(What is expected):
Apart from the pictures, output all of the records exactly.

+++ Data shown +++

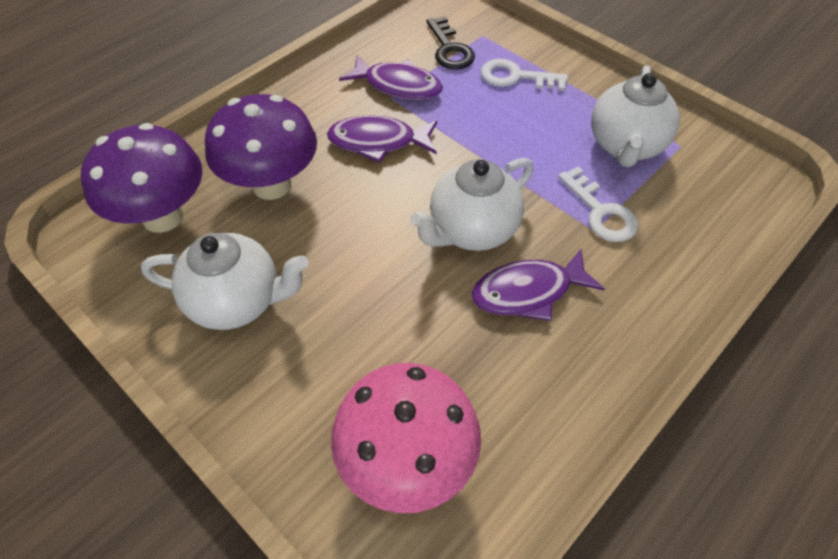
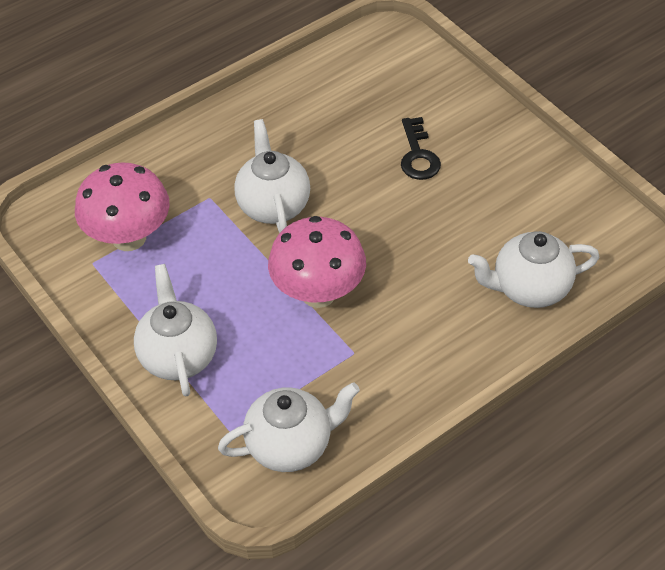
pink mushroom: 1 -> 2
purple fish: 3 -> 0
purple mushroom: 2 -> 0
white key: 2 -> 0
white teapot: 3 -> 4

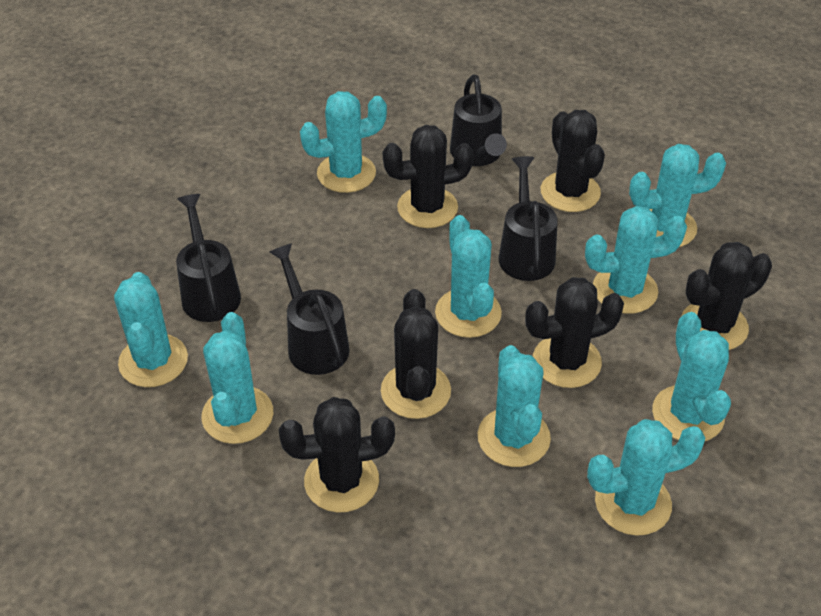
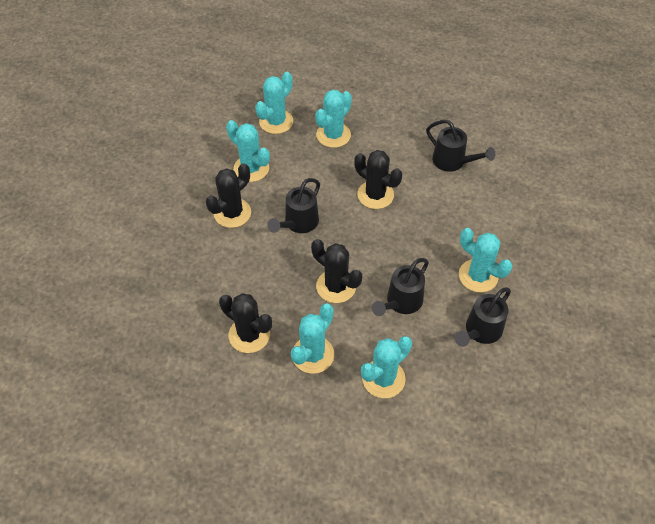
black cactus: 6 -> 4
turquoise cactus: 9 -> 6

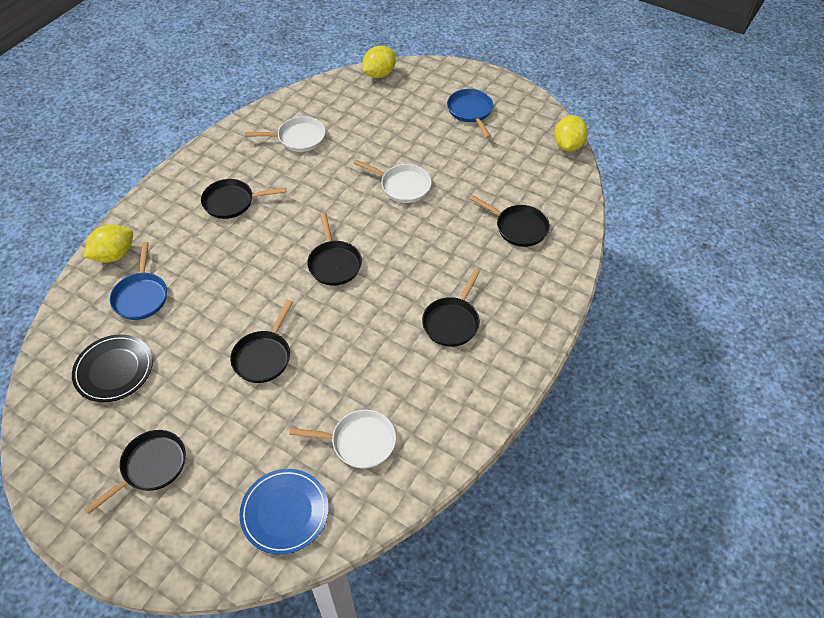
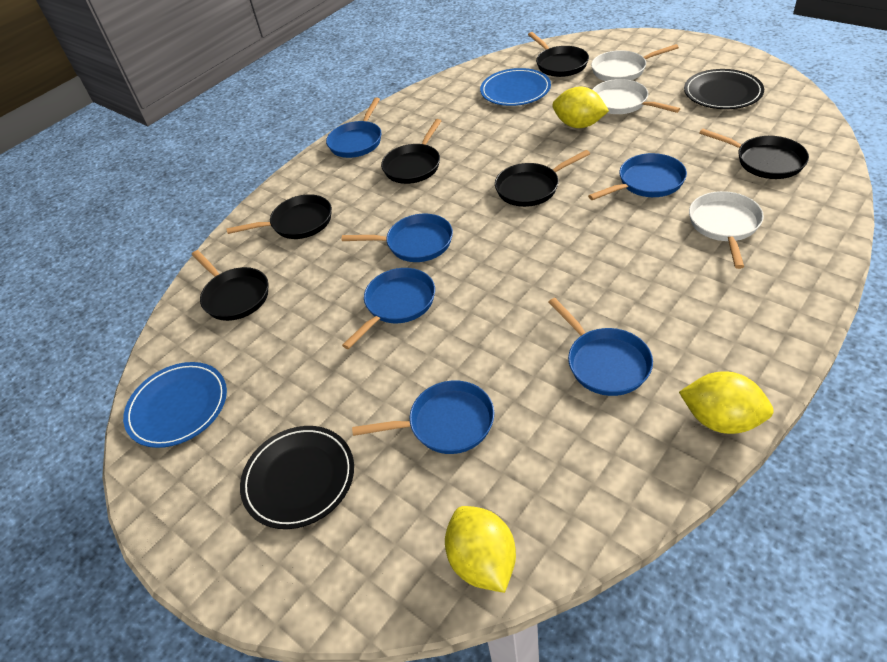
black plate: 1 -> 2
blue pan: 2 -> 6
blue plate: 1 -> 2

+++

(Exercise answer):
pink mushroom: 1 -> 2
purple fish: 3 -> 0
purple mushroom: 2 -> 0
white key: 2 -> 0
white teapot: 3 -> 4

black cactus: 6 -> 4
turquoise cactus: 9 -> 6

black plate: 1 -> 2
blue pan: 2 -> 6
blue plate: 1 -> 2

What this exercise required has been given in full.